=== Task brief ===
Give back the lines below exactly, but do not include any pictures.

=== Available data ===
· · · ·

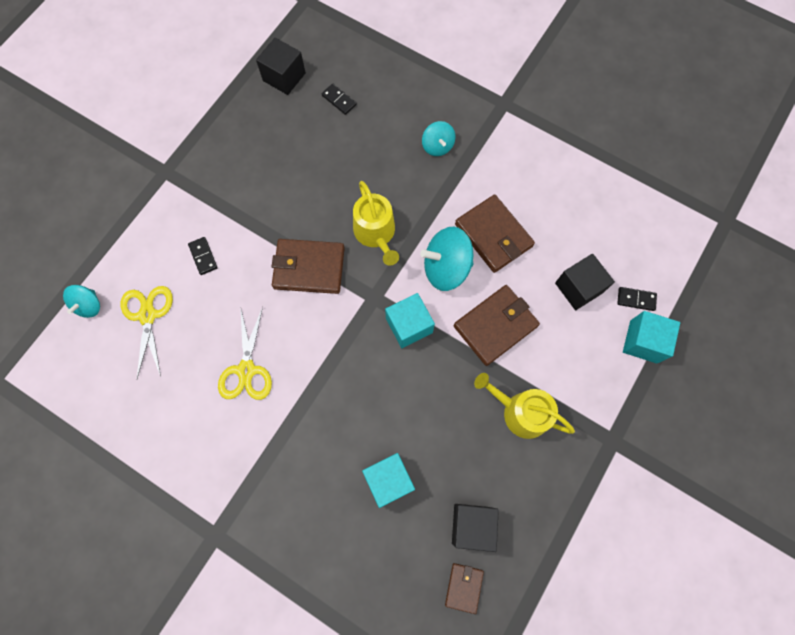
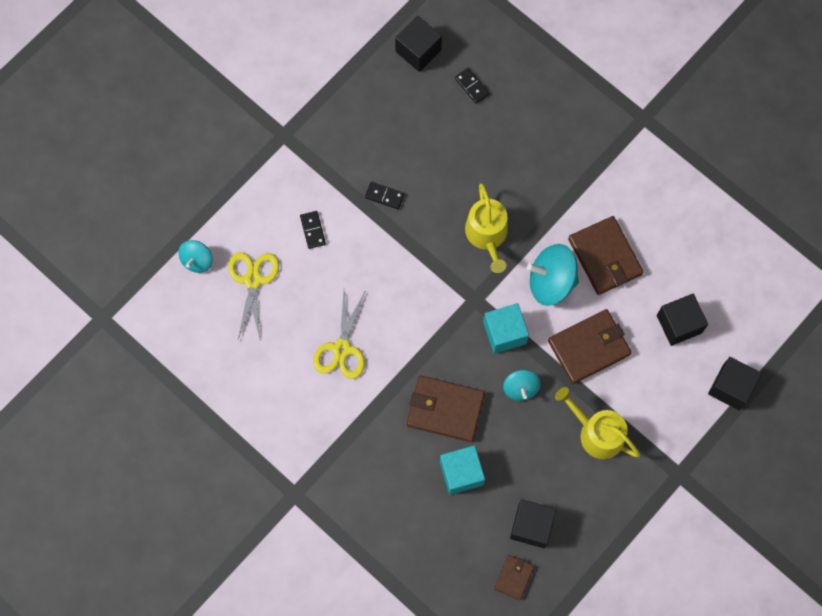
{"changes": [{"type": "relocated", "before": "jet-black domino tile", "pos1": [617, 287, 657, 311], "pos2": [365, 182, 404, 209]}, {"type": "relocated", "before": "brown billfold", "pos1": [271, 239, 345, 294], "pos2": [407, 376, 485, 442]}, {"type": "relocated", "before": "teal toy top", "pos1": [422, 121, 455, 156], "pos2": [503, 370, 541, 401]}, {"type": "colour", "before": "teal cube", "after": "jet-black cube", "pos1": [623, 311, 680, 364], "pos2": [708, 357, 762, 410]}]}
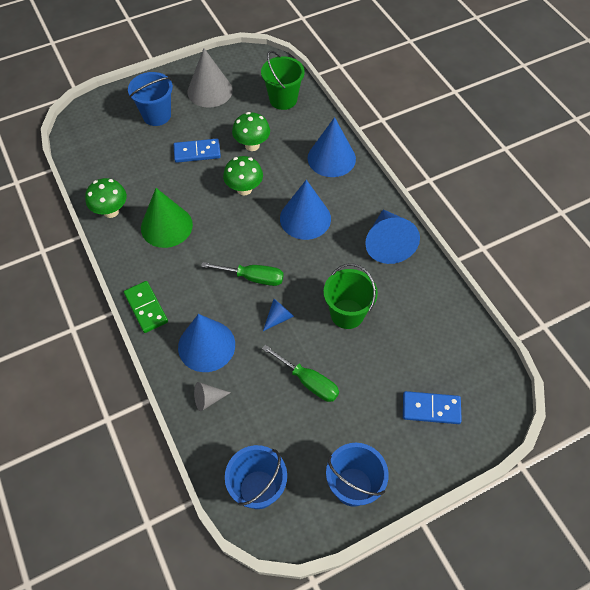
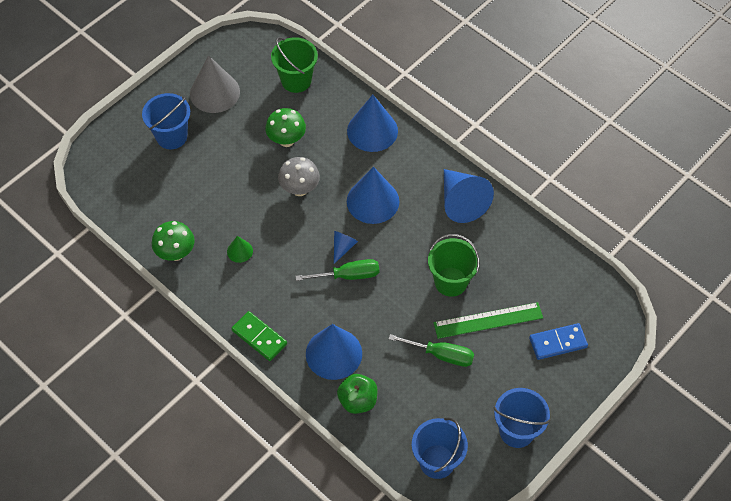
{"changes": [{"type": "size", "before": "green cone shape", "pos1": [141, 188, 193, 248], "pos2": [227, 236, 253, 263], "scale": 0.48}, {"type": "colour", "before": "green mushroom", "after": "grey mushroom", "pos1": [223, 156, 263, 195], "pos2": [278, 157, 320, 196]}, {"type": "relocated", "before": "royal blue cone shape", "pos1": [263, 299, 294, 331], "pos2": [334, 231, 358, 264]}, {"type": "exchanged", "before": "grey cone shape", "after": "green apple", "pos1": [194, 382, 231, 411], "pos2": [337, 374, 378, 414]}, {"type": "appeared", "after": "green ruler", "pos2": [434, 302, 543, 339]}, {"type": "missing", "before": "royal blue domino tile", "pos1": [173, 139, 221, 163]}]}
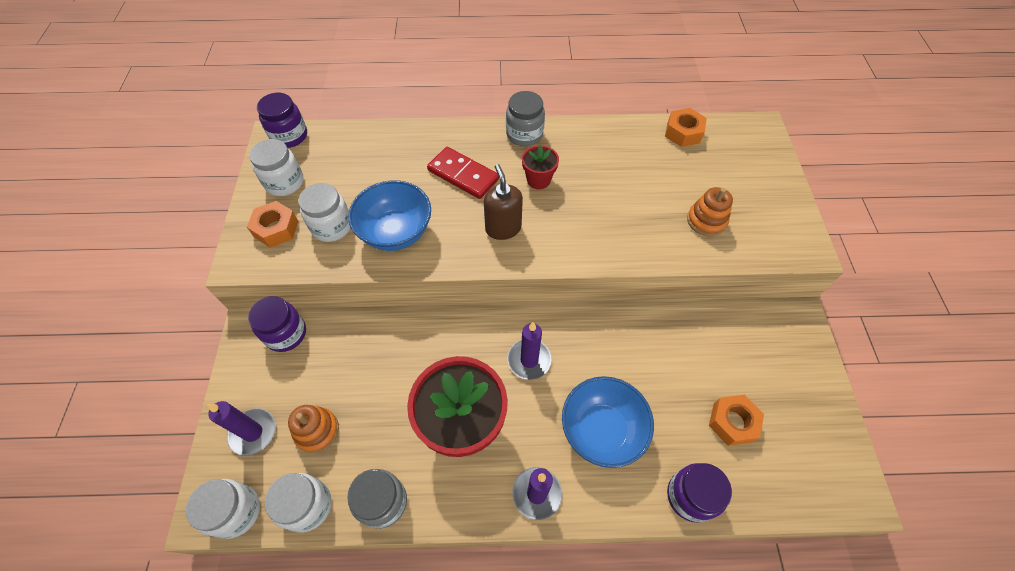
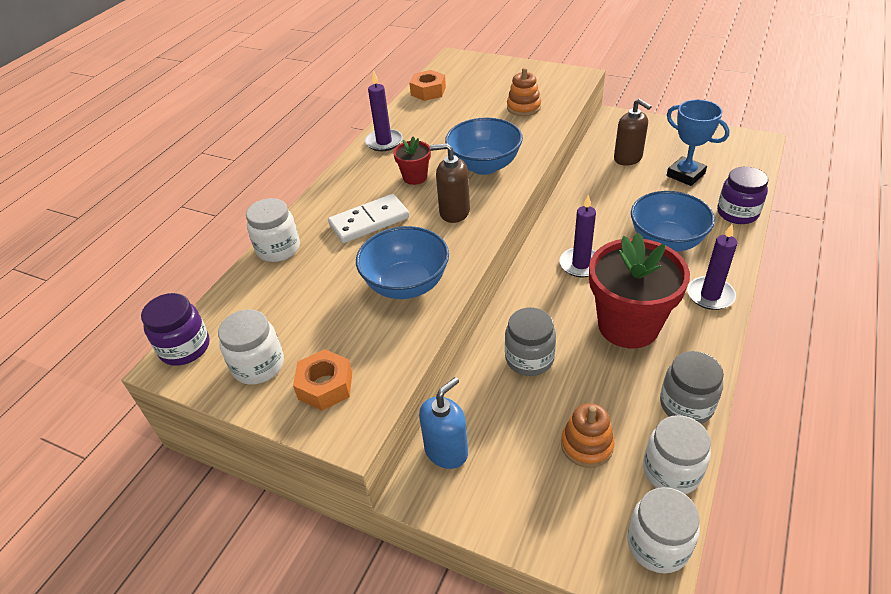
{"changes": [{"type": "relocated", "before": "snow-white jam jar", "pos1": [298, 183, 351, 242], "pos2": [246, 198, 300, 262]}, {"type": "colour", "before": "crimson domino tile", "after": "snow-white domino tile", "pos1": [427, 147, 499, 199], "pos2": [328, 194, 409, 243]}, {"type": "relocated", "before": "purple wax candle", "pos1": [207, 401, 276, 456], "pos2": [365, 70, 403, 151]}, {"type": "exchanged", "before": "purple jam jar", "after": "royal blue soap dispenser", "pos1": [248, 296, 306, 352], "pos2": [419, 377, 468, 469]}, {"type": "appeared", "after": "royal blue deep dish", "pos2": [445, 118, 523, 175]}, {"type": "relocated", "before": "grey jam jar", "pos1": [506, 91, 545, 146], "pos2": [505, 307, 556, 376]}, {"type": "appeared", "after": "brown soap dispenser", "pos2": [614, 99, 652, 166]}, {"type": "exchanged", "before": "bright orange hexagon nut", "after": "royal blue award cup", "pos1": [709, 395, 764, 446], "pos2": [667, 99, 730, 186]}]}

· · · ·

=== Exercise answer ===
{"changes": [{"type": "relocated", "before": "jet-black domino tile", "pos1": [617, 287, 657, 311], "pos2": [365, 182, 404, 209]}, {"type": "relocated", "before": "brown billfold", "pos1": [271, 239, 345, 294], "pos2": [407, 376, 485, 442]}, {"type": "relocated", "before": "teal toy top", "pos1": [422, 121, 455, 156], "pos2": [503, 370, 541, 401]}, {"type": "colour", "before": "teal cube", "after": "jet-black cube", "pos1": [623, 311, 680, 364], "pos2": [708, 357, 762, 410]}]}
{"changes": [{"type": "size", "before": "green cone shape", "pos1": [141, 188, 193, 248], "pos2": [227, 236, 253, 263], "scale": 0.48}, {"type": "colour", "before": "green mushroom", "after": "grey mushroom", "pos1": [223, 156, 263, 195], "pos2": [278, 157, 320, 196]}, {"type": "relocated", "before": "royal blue cone shape", "pos1": [263, 299, 294, 331], "pos2": [334, 231, 358, 264]}, {"type": "exchanged", "before": "grey cone shape", "after": "green apple", "pos1": [194, 382, 231, 411], "pos2": [337, 374, 378, 414]}, {"type": "appeared", "after": "green ruler", "pos2": [434, 302, 543, 339]}, {"type": "missing", "before": "royal blue domino tile", "pos1": [173, 139, 221, 163]}]}
{"changes": [{"type": "relocated", "before": "snow-white jam jar", "pos1": [298, 183, 351, 242], "pos2": [246, 198, 300, 262]}, {"type": "colour", "before": "crimson domino tile", "after": "snow-white domino tile", "pos1": [427, 147, 499, 199], "pos2": [328, 194, 409, 243]}, {"type": "relocated", "before": "purple wax candle", "pos1": [207, 401, 276, 456], "pos2": [365, 70, 403, 151]}, {"type": "exchanged", "before": "purple jam jar", "after": "royal blue soap dispenser", "pos1": [248, 296, 306, 352], "pos2": [419, 377, 468, 469]}, {"type": "appeared", "after": "royal blue deep dish", "pos2": [445, 118, 523, 175]}, {"type": "relocated", "before": "grey jam jar", "pos1": [506, 91, 545, 146], "pos2": [505, 307, 556, 376]}, {"type": "appeared", "after": "brown soap dispenser", "pos2": [614, 99, 652, 166]}, {"type": "exchanged", "before": "bright orange hexagon nut", "after": "royal blue award cup", "pos1": [709, 395, 764, 446], "pos2": [667, 99, 730, 186]}]}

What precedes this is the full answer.